§ **YOUR GOAL**: The response should consist of every line below, restated exactly, with no pictures.

§ **GIVEN MATERIAL**:
++++++

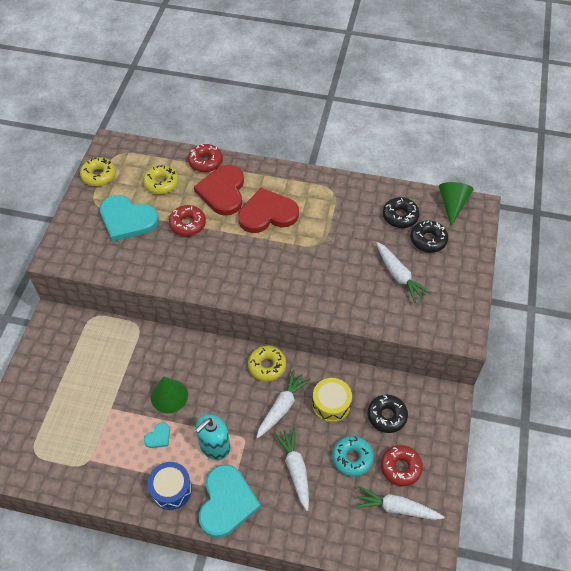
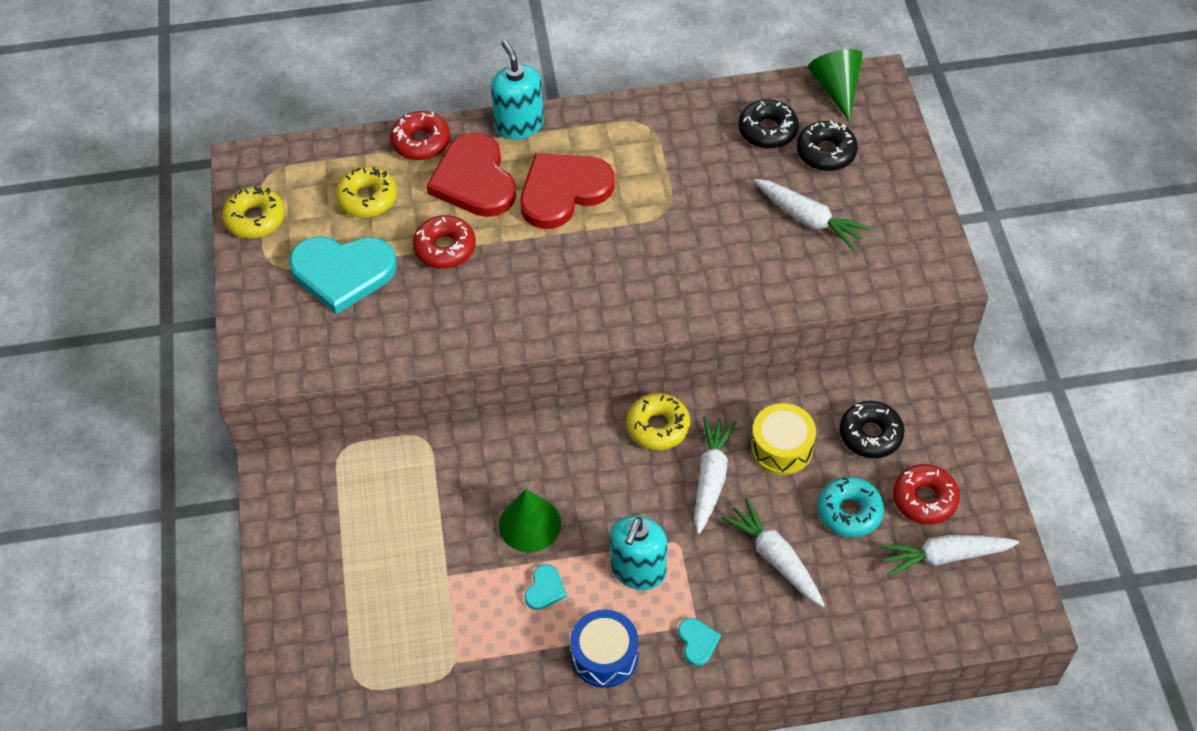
camera: 20 degrees left, 0 degrees up
(227, 502) = (697, 642): turquoise heart -> turquoise heart, size x0.43
(262, 169) = (519, 125): none -> turquoise soap dispenser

++++++

§ **RESPONSE BOX**:
camera: 20 degrees left, 0 degrees up
(227, 502) = (697, 642): turquoise heart -> turquoise heart, size x0.43
(262, 169) = (519, 125): none -> turquoise soap dispenser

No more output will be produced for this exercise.